** THE DATA follows **

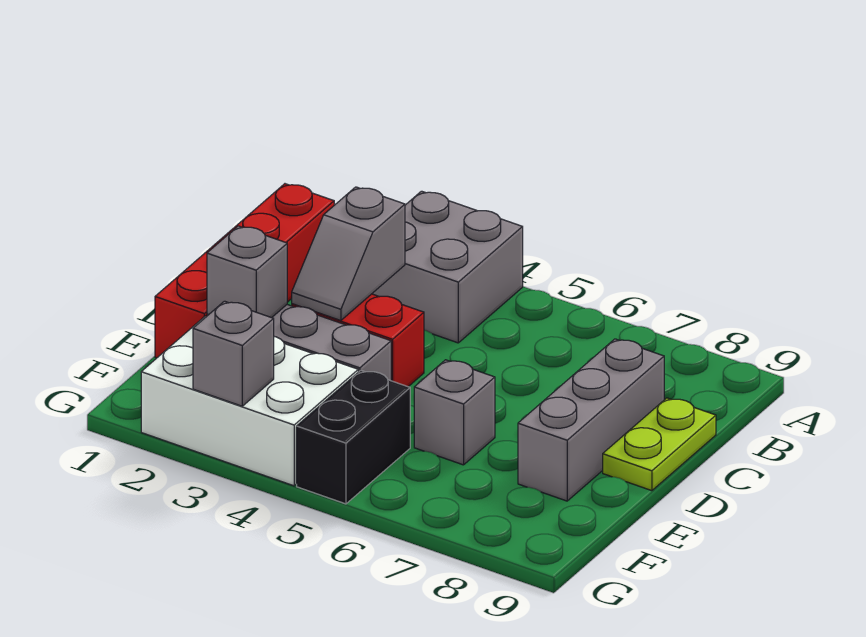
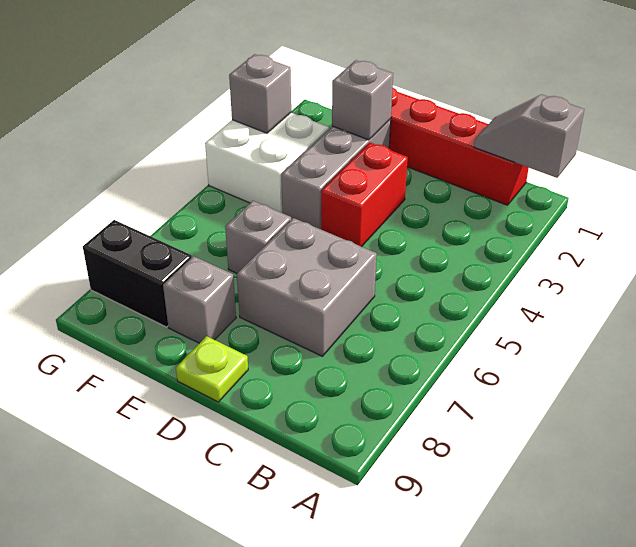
grey brick A3:B4 level 1 -> grey brick C6:D7 level 1
grey slope C3:D3 level 2 top C -> grey slope A1:B1 level 2 top A
grey brick C8:E8 level 1 -> grey brick E8 level 1
lime plate C9:D9 level 1 -> lime plate D9 level 1
white brick F2:G4 level 1 -> white brick F3:G4 level 1
black brick F5:G5 level 1 -> black brick F8:G8 level 1

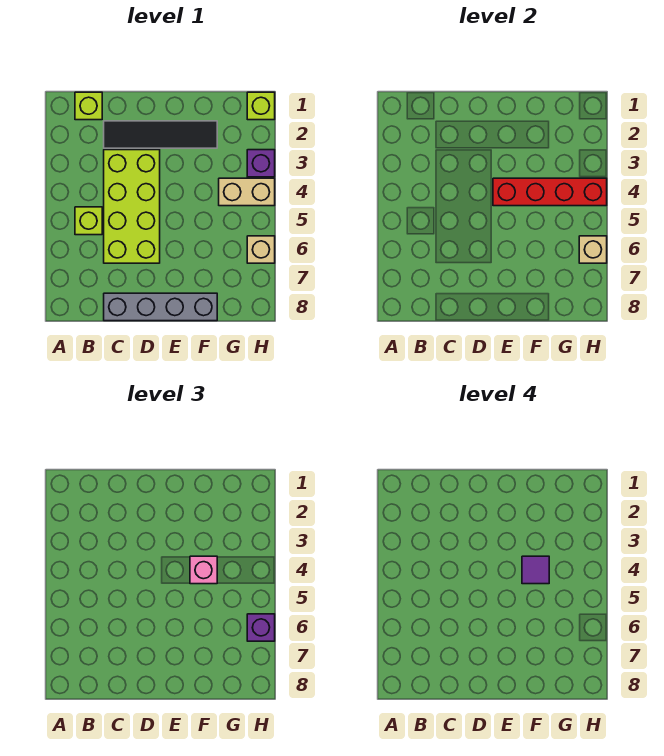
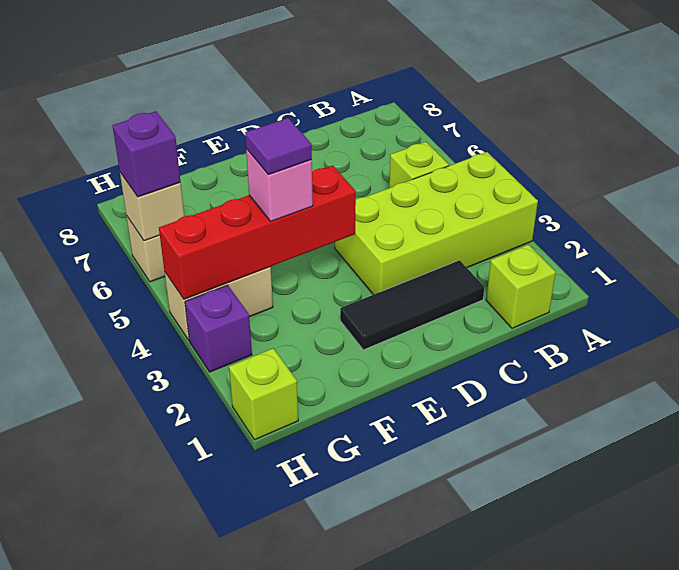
black tile C2:F2 level 1 -> black tile C2:E2 level 1
lime brick C3:D6 level 1 -> lime brick A3:D4 level 1
grey brick C8:F8 level 1 -> none

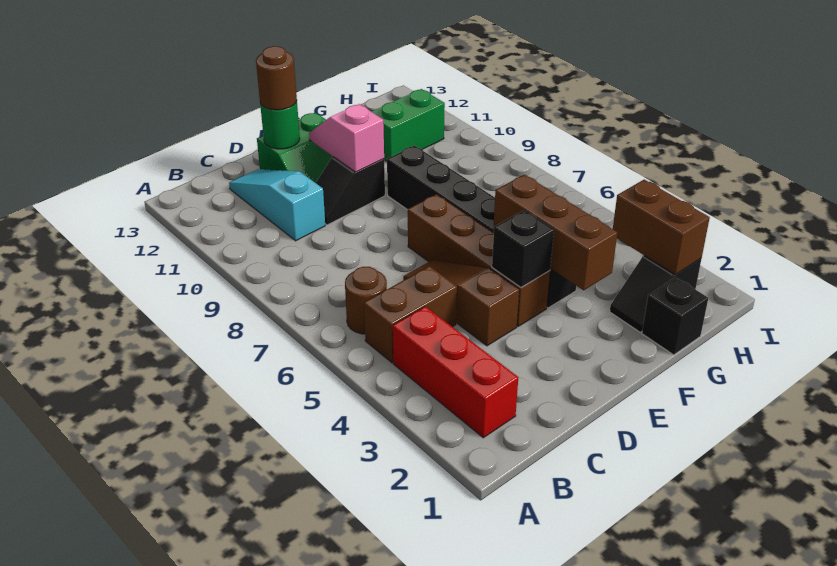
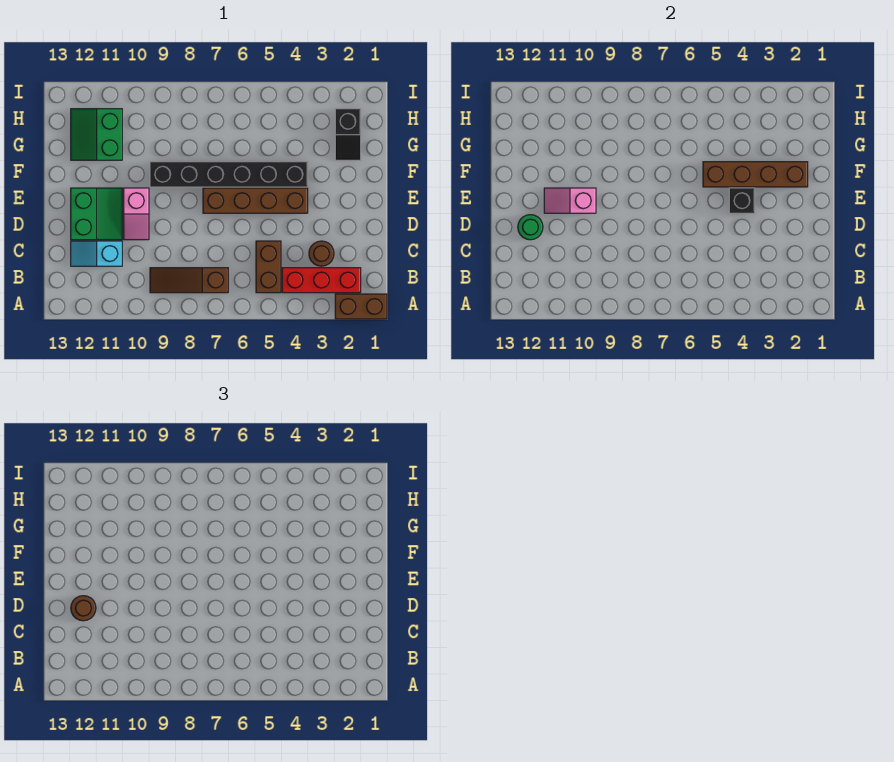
brown round brick B6 level 1 -> brown round brick C3 level 1
cyan slope C10:C12 level 1 top 10 -> cyan slope C11:C12 level 1 top 11
brown slope D4:D6 level 1 top 4 -> brown slope B7:B9 level 1 top 7
black slope D10:E10 level 1 top E -> pink slope D10:E10 level 1 top E
brown brick F3:F5 level 2 -> brown brick F2:F5 level 2
black brick G1 level 1 -> none
brown brick H2:H3 level 2 -> brown brick A1:A2 level 1

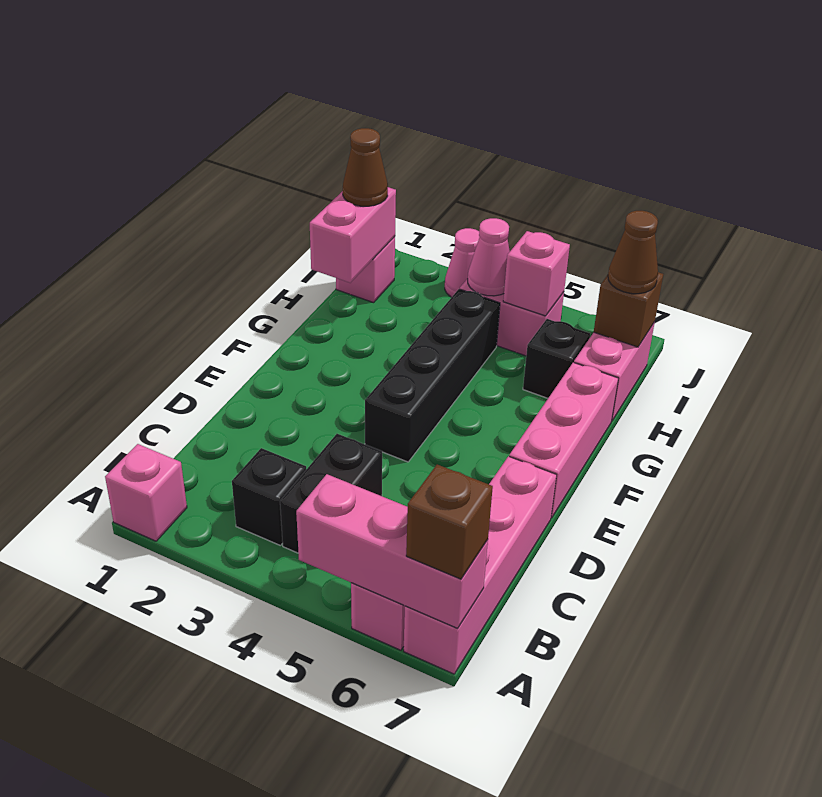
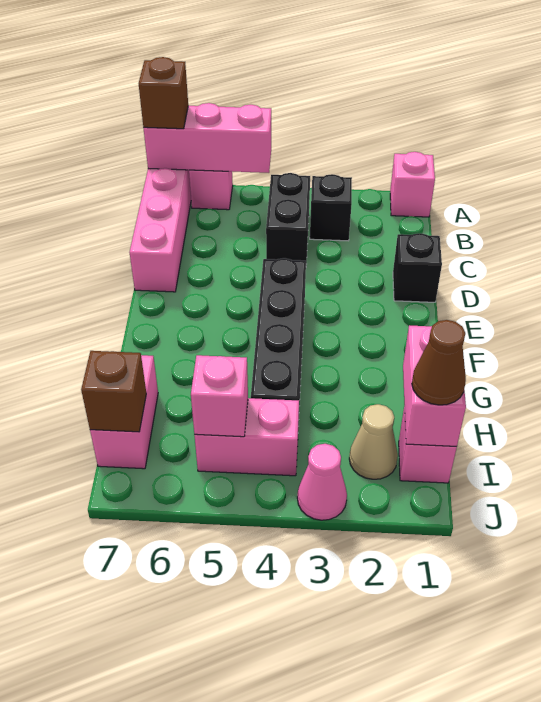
pink brick E7:G7 level 1 -> none
black brick H6 level 1 -> black brick D1 level 1
none -> tan cone I2 level 1
pink cone I4 level 2 -> none
brown cone I7 level 3 -> none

** End of THE DATA **

# TASK STATEMENT:
Exact copy, pictures excluded: print only the lines from the line containing "brown brick F3:F5" through the end of the records.

# SOLUTION TO THIS EXERCISE:
brown brick F3:F5 level 2 -> brown brick F2:F5 level 2
black brick G1 level 1 -> none
brown brick H2:H3 level 2 -> brown brick A1:A2 level 1

pink brick E7:G7 level 1 -> none
black brick H6 level 1 -> black brick D1 level 1
none -> tan cone I2 level 1
pink cone I4 level 2 -> none
brown cone I7 level 3 -> none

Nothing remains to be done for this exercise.